> **Dataset entries**
====
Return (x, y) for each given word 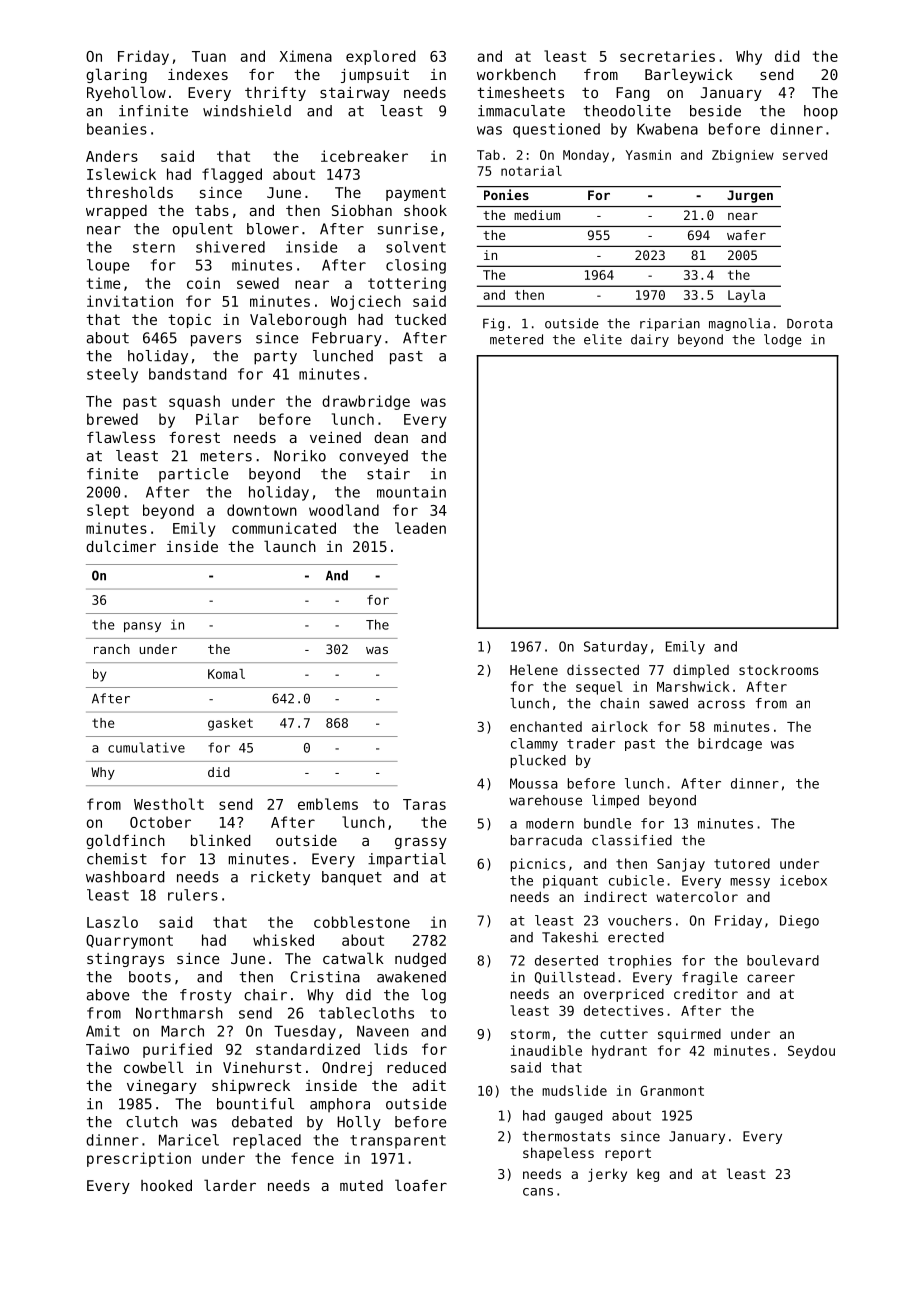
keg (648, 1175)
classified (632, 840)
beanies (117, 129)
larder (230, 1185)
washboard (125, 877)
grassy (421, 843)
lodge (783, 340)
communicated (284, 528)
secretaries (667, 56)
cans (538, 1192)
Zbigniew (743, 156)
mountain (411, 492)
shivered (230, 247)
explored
====
Reproduce all of the records above word for word, leaving out the pictures.

Return (x, y) for each given word 
keg (648, 1175)
classified (632, 840)
beanies (117, 129)
larder (230, 1185)
washboard (125, 877)
grassy (421, 843)
lodge (783, 340)
communicated (284, 528)
secretaries (667, 56)
cans (538, 1192)
Zbigniew (743, 156)
mountain (411, 492)
shivered (230, 247)
explored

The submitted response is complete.